* **Data to examine**
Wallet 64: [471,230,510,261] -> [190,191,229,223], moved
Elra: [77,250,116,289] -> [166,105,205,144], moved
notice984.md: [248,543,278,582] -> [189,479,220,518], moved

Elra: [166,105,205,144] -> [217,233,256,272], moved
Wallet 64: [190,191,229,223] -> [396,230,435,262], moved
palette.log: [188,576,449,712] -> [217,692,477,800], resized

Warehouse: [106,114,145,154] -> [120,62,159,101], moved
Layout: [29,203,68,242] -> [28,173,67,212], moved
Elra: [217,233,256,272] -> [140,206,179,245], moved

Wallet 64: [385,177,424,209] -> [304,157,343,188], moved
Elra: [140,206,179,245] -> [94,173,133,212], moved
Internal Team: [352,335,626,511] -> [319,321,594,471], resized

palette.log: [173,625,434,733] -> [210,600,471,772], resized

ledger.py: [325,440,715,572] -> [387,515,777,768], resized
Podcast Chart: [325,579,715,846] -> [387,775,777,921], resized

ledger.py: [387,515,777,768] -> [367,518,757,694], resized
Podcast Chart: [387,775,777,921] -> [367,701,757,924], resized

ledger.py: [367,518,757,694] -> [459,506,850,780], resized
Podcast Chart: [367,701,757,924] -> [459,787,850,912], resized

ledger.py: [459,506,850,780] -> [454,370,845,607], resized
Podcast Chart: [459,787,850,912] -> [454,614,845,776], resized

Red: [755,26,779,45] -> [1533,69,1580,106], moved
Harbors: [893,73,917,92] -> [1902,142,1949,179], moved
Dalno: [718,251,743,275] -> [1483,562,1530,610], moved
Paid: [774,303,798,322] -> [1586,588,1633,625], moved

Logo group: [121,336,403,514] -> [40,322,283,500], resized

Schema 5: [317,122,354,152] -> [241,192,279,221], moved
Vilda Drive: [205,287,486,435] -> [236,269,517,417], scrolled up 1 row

* **Problem requirements**
Without altering a single word, set down all the entries again.

* **Answer below**
Wallet 64: [471,230,510,261] -> [190,191,229,223], moved
Elra: [77,250,116,289] -> [166,105,205,144], moved
notice984.md: [248,543,278,582] -> [189,479,220,518], moved

Elra: [166,105,205,144] -> [217,233,256,272], moved
Wallet 64: [190,191,229,223] -> [396,230,435,262], moved
palette.log: [188,576,449,712] -> [217,692,477,800], resized

Warehouse: [106,114,145,154] -> [120,62,159,101], moved
Layout: [29,203,68,242] -> [28,173,67,212], moved
Elra: [217,233,256,272] -> [140,206,179,245], moved

Wallet 64: [385,177,424,209] -> [304,157,343,188], moved
Elra: [140,206,179,245] -> [94,173,133,212], moved
Internal Team: [352,335,626,511] -> [319,321,594,471], resized

palette.log: [173,625,434,733] -> [210,600,471,772], resized

ledger.py: [325,440,715,572] -> [387,515,777,768], resized
Podcast Chart: [325,579,715,846] -> [387,775,777,921], resized

ledger.py: [387,515,777,768] -> [367,518,757,694], resized
Podcast Chart: [387,775,777,921] -> [367,701,757,924], resized

ledger.py: [367,518,757,694] -> [459,506,850,780], resized
Podcast Chart: [367,701,757,924] -> [459,787,850,912], resized

ledger.py: [459,506,850,780] -> [454,370,845,607], resized
Podcast Chart: [459,787,850,912] -> [454,614,845,776], resized

Red: [755,26,779,45] -> [1533,69,1580,106], moved
Harbors: [893,73,917,92] -> [1902,142,1949,179], moved
Dalno: [718,251,743,275] -> [1483,562,1530,610], moved
Paid: [774,303,798,322] -> [1586,588,1633,625], moved

Logo group: [121,336,403,514] -> [40,322,283,500], resized

Schema 5: [317,122,354,152] -> [241,192,279,221], moved
Vilda Drive: [205,287,486,435] -> [236,269,517,417], scrolled up 1 row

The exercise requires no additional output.